**Request:** Give back every entry exactly as it is written, but not the pictures.

--- Exercise material Enclosed Below ---

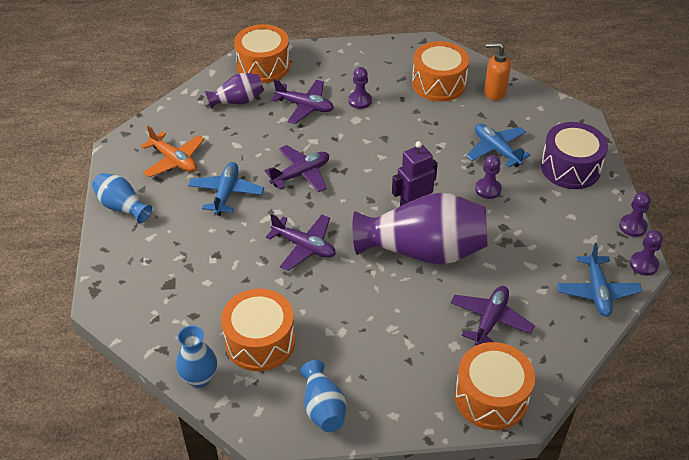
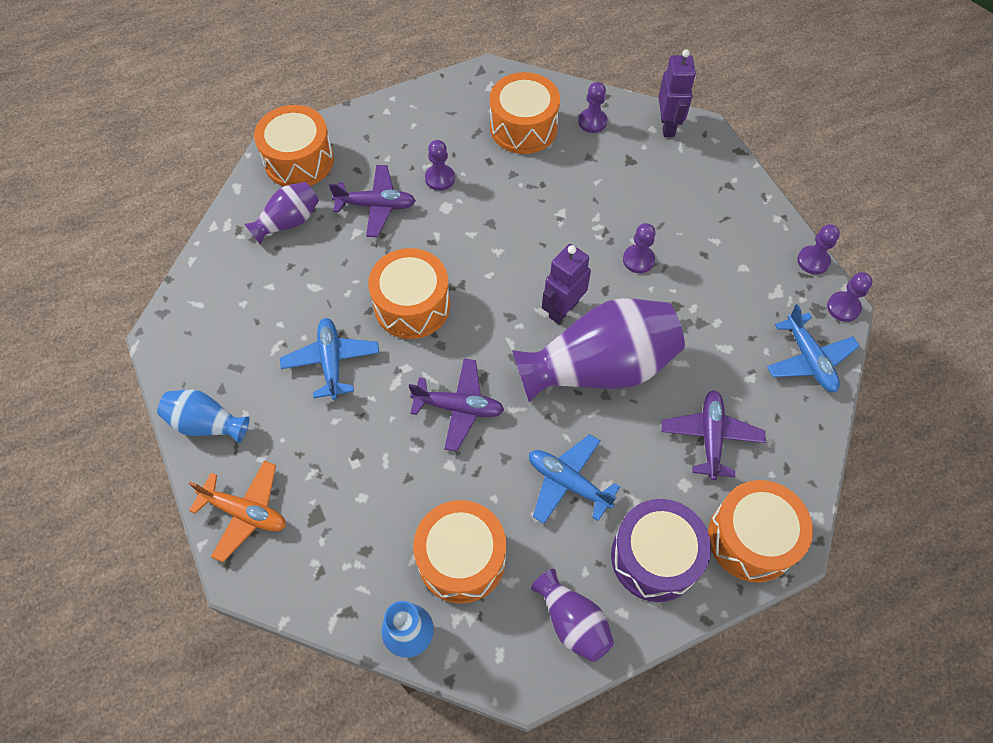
camera: 20 degrees left, 15 degrees up
(174, 160) = (244, 334): orange plane -> orange plane (245, 512)
(301, 174) = (412, 305): purple plane -> orange drum
(323, 407) = (572, 622): blue vase -> purple vase
(494, 92) = (592, 122): orange soap dispenser -> purple pawn
(496, 150) = (626, 202): blue plane -> blue plane (568, 482)
(554, 108) = (668, 125): none -> purple robot
(570, 168) = (717, 202): purple drum -> purple drum (655, 557)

--- End of Enclosed Exercise material ---

**Solution:**
camera: 20 degrees left, 15 degrees up
(174, 160) = (244, 334): orange plane -> orange plane (245, 512)
(301, 174) = (412, 305): purple plane -> orange drum
(323, 407) = (572, 622): blue vase -> purple vase
(494, 92) = (592, 122): orange soap dispenser -> purple pawn
(496, 150) = (626, 202): blue plane -> blue plane (568, 482)
(554, 108) = (668, 125): none -> purple robot
(570, 168) = (717, 202): purple drum -> purple drum (655, 557)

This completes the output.